BEGIN Record excerpts

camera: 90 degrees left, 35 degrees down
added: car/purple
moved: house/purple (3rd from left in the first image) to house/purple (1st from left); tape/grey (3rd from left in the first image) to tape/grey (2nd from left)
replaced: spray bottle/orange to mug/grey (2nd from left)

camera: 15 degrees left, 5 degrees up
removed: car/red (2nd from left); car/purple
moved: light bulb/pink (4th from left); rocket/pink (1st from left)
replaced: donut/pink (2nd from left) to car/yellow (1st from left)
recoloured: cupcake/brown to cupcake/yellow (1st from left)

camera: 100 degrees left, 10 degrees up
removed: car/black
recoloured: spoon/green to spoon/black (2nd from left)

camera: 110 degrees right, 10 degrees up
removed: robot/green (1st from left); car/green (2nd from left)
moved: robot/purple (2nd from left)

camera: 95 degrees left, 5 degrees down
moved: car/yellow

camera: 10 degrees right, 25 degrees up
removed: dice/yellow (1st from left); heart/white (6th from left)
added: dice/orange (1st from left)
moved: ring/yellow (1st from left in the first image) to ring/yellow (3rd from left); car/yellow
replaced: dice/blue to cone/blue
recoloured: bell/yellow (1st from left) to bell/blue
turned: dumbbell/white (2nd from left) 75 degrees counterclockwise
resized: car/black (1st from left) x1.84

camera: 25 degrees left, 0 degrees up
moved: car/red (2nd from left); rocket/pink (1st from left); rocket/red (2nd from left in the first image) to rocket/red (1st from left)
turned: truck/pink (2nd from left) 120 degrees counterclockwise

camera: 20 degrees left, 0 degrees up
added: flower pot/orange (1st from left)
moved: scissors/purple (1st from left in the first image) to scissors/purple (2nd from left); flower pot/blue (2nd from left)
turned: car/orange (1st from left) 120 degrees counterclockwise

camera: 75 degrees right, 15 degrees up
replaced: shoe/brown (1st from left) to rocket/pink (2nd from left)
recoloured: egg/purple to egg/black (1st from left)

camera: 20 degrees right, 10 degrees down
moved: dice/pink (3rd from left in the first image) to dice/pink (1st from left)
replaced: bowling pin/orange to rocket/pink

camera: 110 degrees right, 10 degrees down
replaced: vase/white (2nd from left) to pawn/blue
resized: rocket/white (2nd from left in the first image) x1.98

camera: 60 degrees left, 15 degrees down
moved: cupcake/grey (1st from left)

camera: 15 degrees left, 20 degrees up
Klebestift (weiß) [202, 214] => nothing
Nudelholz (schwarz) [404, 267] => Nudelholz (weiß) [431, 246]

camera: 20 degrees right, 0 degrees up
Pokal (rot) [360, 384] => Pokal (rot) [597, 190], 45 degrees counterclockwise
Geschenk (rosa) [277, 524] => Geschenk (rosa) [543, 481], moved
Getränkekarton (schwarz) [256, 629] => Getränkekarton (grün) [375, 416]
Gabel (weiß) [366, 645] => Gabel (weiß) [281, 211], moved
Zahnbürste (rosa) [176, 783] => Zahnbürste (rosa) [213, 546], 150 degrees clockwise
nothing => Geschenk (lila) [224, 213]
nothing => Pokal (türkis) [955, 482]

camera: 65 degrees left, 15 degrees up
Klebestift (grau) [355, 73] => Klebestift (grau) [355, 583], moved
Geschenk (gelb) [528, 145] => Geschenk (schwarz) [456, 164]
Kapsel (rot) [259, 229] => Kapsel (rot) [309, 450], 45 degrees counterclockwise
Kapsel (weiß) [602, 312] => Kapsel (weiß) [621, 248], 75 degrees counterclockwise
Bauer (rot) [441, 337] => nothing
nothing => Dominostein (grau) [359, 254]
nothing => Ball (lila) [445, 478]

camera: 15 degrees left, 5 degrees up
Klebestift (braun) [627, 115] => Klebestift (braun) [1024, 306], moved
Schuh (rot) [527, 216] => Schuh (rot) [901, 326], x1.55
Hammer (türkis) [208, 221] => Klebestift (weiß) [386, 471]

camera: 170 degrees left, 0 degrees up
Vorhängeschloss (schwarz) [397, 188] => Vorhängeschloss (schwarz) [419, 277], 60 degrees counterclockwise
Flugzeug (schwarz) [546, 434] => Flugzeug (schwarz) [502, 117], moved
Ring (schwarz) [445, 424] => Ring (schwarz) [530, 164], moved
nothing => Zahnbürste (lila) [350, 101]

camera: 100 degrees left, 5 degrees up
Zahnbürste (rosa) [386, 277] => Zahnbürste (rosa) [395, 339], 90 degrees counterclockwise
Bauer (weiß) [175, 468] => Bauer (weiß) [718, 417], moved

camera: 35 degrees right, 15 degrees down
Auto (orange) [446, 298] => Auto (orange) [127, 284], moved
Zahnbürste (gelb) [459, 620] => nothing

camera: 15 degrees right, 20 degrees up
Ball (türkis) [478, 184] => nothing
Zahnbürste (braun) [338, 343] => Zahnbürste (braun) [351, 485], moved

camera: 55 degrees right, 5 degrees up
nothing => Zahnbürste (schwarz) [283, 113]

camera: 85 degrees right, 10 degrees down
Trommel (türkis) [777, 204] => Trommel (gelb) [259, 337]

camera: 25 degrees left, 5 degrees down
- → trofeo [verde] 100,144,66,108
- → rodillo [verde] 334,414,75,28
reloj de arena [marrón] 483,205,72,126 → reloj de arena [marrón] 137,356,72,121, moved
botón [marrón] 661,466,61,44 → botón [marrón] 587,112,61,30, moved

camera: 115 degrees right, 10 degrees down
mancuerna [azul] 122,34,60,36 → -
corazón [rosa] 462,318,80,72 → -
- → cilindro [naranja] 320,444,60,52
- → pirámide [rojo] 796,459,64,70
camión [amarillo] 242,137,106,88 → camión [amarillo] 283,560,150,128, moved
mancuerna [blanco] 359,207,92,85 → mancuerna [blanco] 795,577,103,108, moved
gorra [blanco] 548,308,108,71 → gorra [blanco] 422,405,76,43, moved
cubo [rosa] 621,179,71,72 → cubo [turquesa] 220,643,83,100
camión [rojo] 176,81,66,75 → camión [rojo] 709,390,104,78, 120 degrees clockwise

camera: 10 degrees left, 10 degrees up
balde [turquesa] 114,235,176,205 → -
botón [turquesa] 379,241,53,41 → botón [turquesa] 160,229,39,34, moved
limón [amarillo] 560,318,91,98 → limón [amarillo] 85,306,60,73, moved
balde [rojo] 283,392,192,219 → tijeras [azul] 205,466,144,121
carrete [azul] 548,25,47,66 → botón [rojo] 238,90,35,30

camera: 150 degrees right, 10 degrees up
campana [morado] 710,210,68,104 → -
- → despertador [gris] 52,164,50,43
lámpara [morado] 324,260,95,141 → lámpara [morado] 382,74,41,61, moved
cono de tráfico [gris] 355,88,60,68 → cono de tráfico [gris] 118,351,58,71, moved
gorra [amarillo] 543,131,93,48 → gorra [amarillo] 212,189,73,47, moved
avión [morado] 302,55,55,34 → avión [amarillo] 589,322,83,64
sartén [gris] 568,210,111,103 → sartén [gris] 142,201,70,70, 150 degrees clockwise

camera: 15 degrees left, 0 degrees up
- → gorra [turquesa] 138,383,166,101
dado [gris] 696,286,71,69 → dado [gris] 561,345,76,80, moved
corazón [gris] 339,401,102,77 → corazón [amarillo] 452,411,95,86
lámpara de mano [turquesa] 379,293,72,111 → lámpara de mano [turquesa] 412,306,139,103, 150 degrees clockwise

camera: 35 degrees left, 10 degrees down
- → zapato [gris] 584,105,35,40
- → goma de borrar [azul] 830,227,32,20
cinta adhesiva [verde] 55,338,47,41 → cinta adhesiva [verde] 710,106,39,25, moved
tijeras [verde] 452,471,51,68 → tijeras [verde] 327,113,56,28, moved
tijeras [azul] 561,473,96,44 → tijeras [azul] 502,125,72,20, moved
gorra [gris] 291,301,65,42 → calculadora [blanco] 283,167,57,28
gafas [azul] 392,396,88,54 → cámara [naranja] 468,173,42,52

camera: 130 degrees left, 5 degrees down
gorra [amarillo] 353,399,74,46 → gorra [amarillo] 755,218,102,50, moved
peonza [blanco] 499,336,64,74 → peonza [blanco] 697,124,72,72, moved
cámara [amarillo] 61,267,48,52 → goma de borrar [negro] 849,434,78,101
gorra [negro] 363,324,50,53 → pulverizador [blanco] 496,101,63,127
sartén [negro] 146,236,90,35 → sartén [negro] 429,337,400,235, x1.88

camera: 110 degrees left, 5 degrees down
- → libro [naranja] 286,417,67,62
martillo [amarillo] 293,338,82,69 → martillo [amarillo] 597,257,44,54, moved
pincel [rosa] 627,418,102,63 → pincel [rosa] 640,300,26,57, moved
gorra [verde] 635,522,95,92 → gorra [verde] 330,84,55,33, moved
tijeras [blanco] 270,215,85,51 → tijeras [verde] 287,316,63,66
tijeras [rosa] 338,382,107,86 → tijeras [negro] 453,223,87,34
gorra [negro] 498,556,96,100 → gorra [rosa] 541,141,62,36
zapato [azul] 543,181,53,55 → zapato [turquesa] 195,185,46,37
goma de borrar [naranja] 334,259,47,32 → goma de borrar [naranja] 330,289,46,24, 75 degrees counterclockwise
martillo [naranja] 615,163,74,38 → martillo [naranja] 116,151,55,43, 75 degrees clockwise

END Record excerpts

• [Exercise aim]: Scan the records above, count the lines with "purple" in them, and give only the number.

• [Answer space]: 6